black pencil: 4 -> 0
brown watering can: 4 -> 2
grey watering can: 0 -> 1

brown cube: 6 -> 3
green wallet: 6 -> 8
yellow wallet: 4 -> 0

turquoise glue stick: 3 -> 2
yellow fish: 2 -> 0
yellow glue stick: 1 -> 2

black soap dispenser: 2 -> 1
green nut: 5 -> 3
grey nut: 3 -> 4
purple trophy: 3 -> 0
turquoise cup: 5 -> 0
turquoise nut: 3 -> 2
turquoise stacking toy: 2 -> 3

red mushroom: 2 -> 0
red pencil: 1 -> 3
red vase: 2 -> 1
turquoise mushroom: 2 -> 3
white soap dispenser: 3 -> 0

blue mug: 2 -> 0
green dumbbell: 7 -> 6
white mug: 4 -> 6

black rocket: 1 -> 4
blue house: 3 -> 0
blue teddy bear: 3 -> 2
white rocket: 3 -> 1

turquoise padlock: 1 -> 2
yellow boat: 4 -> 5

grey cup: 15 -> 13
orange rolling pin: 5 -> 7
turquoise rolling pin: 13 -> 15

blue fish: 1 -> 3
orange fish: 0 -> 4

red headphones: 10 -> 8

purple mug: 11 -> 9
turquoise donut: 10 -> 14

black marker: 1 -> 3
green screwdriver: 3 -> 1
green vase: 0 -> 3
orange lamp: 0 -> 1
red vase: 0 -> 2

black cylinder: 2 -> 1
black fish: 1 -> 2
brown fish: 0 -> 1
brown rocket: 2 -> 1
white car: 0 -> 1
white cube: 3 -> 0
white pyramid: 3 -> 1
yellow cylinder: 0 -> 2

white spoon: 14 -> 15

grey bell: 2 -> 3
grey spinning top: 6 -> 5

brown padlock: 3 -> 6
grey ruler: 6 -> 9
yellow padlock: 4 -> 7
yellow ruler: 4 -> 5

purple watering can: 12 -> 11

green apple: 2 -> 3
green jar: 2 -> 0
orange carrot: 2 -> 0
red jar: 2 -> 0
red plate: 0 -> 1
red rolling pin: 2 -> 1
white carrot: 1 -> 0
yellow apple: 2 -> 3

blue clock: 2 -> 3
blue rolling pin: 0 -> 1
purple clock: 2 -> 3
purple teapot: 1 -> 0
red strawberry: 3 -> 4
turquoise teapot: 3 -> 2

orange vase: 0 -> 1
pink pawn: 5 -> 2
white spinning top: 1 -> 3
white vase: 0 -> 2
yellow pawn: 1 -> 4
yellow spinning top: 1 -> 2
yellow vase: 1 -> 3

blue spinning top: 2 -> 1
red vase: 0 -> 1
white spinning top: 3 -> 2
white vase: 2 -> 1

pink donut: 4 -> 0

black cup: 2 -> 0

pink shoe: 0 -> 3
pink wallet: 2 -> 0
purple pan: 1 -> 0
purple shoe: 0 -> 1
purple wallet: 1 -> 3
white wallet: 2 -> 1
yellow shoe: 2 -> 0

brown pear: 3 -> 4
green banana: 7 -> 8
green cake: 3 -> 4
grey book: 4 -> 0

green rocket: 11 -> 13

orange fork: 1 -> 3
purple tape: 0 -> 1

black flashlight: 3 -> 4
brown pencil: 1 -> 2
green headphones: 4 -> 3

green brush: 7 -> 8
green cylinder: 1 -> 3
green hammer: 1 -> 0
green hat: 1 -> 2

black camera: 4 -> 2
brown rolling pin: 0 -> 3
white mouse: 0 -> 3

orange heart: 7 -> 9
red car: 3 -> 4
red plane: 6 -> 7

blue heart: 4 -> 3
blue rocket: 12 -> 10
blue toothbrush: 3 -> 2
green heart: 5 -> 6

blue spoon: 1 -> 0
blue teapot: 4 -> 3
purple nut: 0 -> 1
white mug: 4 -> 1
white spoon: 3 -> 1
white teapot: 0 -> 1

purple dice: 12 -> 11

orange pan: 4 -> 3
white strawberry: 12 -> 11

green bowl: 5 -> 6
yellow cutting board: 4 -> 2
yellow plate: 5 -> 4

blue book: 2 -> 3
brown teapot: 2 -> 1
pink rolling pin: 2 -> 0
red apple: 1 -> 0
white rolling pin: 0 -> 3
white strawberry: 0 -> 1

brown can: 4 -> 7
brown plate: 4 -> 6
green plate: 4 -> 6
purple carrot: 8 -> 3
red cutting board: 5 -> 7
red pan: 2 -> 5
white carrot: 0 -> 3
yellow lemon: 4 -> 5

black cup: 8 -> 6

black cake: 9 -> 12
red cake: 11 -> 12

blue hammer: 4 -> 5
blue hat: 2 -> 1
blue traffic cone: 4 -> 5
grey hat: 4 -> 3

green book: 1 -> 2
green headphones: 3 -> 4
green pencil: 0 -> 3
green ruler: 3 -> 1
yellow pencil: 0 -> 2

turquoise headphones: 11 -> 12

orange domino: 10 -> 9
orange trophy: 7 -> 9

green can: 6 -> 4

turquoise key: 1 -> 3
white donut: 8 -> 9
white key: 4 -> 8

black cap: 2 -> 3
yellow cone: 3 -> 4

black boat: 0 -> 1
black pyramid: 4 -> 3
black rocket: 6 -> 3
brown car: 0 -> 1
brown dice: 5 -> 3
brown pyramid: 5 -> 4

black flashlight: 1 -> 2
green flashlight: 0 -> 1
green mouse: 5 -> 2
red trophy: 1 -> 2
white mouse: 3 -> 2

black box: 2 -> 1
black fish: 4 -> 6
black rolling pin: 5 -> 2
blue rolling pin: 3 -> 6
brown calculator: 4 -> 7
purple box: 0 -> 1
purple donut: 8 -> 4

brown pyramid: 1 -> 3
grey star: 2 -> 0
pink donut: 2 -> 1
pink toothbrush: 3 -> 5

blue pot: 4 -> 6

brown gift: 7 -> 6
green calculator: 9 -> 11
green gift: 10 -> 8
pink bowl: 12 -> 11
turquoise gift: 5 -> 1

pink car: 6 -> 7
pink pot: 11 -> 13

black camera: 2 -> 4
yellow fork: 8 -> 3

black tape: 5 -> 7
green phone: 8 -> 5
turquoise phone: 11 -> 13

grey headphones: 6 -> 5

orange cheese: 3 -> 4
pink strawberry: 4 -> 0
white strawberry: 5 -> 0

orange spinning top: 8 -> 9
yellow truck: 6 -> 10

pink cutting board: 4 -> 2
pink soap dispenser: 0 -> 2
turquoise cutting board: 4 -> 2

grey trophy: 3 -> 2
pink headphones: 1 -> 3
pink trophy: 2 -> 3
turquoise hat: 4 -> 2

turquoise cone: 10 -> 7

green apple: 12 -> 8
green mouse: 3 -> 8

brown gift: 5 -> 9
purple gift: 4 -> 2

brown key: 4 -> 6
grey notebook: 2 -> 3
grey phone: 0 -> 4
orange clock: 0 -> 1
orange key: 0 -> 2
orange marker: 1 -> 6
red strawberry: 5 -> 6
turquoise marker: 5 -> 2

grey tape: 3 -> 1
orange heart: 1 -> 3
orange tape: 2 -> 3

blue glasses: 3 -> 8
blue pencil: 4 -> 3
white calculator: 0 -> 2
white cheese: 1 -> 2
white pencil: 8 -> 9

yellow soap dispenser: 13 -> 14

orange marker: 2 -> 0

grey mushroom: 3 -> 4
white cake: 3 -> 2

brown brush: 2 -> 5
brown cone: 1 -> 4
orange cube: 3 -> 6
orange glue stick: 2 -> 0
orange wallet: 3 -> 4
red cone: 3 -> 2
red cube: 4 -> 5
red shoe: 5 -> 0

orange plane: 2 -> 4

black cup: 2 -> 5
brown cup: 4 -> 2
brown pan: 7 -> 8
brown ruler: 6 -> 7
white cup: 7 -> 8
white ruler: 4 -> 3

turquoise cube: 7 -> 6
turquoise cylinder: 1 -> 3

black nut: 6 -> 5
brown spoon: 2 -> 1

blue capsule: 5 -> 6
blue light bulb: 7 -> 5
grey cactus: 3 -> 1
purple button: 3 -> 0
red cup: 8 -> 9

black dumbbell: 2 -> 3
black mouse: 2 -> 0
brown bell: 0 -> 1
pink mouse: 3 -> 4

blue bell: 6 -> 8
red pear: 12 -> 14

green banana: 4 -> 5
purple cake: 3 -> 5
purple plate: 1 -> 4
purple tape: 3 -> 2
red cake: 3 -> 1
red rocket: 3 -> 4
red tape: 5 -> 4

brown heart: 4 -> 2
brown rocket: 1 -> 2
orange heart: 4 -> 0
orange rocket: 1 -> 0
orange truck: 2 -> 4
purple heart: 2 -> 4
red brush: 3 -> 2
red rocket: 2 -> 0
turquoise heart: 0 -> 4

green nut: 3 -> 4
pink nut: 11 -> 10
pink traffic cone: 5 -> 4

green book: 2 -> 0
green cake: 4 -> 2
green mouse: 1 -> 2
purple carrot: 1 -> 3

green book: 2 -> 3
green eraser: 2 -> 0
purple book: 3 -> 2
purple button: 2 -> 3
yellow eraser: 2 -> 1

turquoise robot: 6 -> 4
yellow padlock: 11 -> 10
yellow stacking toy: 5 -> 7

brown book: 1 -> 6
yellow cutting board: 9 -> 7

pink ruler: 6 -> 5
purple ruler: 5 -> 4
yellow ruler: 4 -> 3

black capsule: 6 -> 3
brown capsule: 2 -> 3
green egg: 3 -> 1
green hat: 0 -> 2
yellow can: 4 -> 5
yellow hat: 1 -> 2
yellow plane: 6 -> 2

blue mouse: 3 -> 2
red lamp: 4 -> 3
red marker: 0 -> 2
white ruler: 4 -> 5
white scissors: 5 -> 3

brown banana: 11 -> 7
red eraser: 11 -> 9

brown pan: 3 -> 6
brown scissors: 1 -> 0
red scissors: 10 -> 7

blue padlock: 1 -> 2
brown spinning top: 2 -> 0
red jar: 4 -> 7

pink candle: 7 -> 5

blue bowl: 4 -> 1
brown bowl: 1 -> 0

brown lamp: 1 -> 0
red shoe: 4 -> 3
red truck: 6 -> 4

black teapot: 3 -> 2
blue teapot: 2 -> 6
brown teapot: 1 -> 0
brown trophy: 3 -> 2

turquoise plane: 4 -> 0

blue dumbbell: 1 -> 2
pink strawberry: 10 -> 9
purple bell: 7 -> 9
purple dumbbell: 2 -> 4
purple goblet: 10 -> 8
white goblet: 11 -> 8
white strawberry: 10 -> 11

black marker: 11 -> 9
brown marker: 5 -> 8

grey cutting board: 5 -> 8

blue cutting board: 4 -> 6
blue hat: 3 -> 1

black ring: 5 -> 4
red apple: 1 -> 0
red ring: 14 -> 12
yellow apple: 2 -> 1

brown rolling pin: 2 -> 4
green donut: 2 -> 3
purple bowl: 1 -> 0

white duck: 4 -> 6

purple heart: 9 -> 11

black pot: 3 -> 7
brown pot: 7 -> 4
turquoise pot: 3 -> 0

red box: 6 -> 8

***

## TASK DETAILS
Starting at the line that has "brown capsule: 2 -> 3" and ending at the line that has "red truck: 6 -> 4", please write out the lines above exactly, leaving out all others.

## OUTPUT OF THE TASK
brown capsule: 2 -> 3
green egg: 3 -> 1
green hat: 0 -> 2
yellow can: 4 -> 5
yellow hat: 1 -> 2
yellow plane: 6 -> 2

blue mouse: 3 -> 2
red lamp: 4 -> 3
red marker: 0 -> 2
white ruler: 4 -> 5
white scissors: 5 -> 3

brown banana: 11 -> 7
red eraser: 11 -> 9

brown pan: 3 -> 6
brown scissors: 1 -> 0
red scissors: 10 -> 7

blue padlock: 1 -> 2
brown spinning top: 2 -> 0
red jar: 4 -> 7

pink candle: 7 -> 5

blue bowl: 4 -> 1
brown bowl: 1 -> 0

brown lamp: 1 -> 0
red shoe: 4 -> 3
red truck: 6 -> 4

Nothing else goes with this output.